| WHAT NEEDS TO BE DONE |
Using the records below, quote only the span that opens with the line containing "pink teapot: 2 -> 4" and closes with the line containing "brown domino: 2 -> 0", exactly and inclusively.

##### DATA TO EXAMINE

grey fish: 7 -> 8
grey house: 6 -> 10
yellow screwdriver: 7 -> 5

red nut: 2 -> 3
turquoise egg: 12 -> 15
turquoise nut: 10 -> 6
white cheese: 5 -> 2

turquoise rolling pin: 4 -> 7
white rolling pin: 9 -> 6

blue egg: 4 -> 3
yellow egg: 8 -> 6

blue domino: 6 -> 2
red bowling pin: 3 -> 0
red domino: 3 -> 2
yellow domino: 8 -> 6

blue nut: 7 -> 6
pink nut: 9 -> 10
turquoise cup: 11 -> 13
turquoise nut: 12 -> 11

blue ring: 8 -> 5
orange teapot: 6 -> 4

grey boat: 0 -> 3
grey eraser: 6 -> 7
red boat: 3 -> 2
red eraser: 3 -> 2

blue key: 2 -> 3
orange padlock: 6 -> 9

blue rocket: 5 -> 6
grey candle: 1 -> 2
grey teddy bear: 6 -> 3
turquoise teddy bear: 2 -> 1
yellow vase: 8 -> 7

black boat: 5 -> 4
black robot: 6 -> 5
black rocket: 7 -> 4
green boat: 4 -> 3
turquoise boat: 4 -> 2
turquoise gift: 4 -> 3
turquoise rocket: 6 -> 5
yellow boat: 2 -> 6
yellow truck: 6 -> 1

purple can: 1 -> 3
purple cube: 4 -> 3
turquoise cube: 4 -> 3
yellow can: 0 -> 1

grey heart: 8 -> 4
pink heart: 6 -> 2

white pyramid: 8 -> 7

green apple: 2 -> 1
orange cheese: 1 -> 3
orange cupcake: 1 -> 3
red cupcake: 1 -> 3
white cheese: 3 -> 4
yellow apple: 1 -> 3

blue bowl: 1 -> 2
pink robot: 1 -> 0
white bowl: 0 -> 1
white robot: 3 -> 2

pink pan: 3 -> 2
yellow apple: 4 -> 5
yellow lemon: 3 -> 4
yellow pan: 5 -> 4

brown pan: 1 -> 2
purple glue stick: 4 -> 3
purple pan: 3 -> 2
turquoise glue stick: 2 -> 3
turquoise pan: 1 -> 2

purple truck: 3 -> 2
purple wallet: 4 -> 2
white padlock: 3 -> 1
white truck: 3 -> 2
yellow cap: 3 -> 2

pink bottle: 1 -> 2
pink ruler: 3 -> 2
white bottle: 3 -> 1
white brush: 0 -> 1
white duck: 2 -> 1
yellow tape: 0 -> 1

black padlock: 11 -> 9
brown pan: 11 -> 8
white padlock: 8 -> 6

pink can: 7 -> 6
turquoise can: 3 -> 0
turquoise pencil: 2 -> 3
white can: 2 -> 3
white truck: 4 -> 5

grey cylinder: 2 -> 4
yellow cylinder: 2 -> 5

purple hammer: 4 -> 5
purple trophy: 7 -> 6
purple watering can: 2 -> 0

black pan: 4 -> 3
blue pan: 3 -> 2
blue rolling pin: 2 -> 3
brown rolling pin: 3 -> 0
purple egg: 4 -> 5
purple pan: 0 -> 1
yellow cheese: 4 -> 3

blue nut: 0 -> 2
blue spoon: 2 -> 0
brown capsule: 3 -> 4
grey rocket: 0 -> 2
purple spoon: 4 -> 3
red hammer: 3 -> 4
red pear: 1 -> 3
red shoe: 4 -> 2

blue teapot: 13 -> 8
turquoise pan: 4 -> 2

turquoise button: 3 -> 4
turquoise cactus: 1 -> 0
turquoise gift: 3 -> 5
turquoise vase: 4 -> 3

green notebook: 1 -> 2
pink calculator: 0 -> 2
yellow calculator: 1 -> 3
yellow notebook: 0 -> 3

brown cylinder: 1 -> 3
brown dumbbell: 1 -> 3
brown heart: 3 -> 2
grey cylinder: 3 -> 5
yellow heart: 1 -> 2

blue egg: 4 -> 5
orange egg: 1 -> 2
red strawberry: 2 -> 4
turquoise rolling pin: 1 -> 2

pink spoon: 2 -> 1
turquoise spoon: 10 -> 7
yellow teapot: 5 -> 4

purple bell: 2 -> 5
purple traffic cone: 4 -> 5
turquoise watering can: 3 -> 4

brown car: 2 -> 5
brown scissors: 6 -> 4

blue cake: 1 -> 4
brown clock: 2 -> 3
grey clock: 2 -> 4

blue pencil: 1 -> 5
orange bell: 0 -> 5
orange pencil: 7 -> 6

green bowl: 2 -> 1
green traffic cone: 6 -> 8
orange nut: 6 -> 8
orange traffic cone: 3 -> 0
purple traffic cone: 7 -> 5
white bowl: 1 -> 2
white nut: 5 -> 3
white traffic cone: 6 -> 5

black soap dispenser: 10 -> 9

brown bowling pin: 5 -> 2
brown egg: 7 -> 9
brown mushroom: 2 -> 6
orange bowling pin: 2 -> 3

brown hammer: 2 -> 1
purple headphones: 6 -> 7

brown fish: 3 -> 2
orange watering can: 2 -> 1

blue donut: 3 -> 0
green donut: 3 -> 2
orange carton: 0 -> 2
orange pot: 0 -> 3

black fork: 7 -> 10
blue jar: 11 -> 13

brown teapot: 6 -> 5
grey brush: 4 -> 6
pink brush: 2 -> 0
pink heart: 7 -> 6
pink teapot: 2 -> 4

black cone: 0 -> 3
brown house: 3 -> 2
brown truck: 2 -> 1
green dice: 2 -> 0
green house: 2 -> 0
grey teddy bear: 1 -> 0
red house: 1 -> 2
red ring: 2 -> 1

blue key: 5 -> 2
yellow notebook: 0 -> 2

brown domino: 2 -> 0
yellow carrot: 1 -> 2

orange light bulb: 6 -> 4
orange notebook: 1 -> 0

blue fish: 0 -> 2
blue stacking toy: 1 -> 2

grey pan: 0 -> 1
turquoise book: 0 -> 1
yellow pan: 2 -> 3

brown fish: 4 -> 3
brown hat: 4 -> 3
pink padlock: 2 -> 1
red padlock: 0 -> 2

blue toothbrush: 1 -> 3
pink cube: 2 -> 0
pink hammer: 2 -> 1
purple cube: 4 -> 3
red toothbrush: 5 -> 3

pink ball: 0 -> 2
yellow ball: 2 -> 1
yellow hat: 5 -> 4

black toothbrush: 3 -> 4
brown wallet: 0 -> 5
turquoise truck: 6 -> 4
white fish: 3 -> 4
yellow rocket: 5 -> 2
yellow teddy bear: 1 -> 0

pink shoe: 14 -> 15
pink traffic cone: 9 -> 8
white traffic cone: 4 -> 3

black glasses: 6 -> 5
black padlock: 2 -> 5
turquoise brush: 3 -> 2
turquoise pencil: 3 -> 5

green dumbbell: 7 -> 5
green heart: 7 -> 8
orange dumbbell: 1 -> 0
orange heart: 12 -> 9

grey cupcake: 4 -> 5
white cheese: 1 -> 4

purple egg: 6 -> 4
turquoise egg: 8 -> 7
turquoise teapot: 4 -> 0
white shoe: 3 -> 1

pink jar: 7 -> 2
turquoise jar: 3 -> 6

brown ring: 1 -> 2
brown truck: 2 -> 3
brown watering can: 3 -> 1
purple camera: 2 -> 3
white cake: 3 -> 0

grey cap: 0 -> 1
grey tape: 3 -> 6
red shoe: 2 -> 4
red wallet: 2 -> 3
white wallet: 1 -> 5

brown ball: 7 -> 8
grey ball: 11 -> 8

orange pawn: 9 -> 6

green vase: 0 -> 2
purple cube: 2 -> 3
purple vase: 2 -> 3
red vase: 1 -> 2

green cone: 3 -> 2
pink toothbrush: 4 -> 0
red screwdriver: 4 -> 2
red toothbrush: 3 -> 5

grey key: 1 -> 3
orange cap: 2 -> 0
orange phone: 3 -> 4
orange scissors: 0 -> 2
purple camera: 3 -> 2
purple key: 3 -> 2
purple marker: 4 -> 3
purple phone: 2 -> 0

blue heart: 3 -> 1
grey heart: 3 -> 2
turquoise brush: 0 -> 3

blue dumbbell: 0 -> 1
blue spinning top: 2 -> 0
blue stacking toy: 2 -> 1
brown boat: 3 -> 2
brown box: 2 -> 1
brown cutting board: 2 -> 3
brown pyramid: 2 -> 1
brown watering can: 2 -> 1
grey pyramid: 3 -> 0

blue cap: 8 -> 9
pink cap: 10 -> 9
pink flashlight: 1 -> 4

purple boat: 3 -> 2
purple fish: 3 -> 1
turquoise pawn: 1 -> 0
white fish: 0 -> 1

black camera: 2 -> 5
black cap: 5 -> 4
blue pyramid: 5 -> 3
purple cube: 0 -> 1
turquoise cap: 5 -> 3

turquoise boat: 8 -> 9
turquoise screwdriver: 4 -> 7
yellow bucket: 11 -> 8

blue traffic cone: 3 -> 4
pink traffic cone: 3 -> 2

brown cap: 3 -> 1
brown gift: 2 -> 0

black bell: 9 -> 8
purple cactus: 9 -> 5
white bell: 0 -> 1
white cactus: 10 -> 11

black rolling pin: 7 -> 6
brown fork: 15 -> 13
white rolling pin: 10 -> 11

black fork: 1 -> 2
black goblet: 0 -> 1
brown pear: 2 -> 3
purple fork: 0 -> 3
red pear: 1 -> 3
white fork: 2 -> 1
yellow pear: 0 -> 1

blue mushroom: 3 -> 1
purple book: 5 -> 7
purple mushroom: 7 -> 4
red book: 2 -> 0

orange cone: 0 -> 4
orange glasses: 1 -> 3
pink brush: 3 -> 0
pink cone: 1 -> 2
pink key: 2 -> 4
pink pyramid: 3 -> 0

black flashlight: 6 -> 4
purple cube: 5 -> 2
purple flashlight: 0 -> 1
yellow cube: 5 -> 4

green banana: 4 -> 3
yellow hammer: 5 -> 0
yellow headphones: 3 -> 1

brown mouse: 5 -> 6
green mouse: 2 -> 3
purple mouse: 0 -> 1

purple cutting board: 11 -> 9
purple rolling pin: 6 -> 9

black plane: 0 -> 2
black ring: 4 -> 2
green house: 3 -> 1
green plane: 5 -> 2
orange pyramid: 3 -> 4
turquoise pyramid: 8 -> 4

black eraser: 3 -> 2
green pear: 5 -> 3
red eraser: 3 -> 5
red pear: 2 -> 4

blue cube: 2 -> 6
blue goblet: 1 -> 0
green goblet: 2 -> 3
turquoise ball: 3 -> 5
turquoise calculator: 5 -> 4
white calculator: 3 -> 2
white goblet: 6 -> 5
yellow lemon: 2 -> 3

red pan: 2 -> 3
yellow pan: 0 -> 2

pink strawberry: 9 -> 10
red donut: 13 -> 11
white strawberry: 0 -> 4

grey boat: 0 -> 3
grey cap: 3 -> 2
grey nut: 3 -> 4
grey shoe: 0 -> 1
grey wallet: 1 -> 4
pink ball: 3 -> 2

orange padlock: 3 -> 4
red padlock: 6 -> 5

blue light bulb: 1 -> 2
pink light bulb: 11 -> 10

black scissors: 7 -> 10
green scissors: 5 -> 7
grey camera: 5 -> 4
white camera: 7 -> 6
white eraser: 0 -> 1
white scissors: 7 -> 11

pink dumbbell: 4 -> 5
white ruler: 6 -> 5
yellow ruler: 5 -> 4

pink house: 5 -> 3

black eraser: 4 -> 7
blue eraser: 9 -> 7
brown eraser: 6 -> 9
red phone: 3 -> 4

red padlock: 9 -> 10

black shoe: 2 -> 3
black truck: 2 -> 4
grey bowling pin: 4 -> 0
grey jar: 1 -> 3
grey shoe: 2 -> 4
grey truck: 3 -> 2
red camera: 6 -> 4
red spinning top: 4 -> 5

##########

| TASK ANSWER |
pink teapot: 2 -> 4

black cone: 0 -> 3
brown house: 3 -> 2
brown truck: 2 -> 1
green dice: 2 -> 0
green house: 2 -> 0
grey teddy bear: 1 -> 0
red house: 1 -> 2
red ring: 2 -> 1

blue key: 5 -> 2
yellow notebook: 0 -> 2

brown domino: 2 -> 0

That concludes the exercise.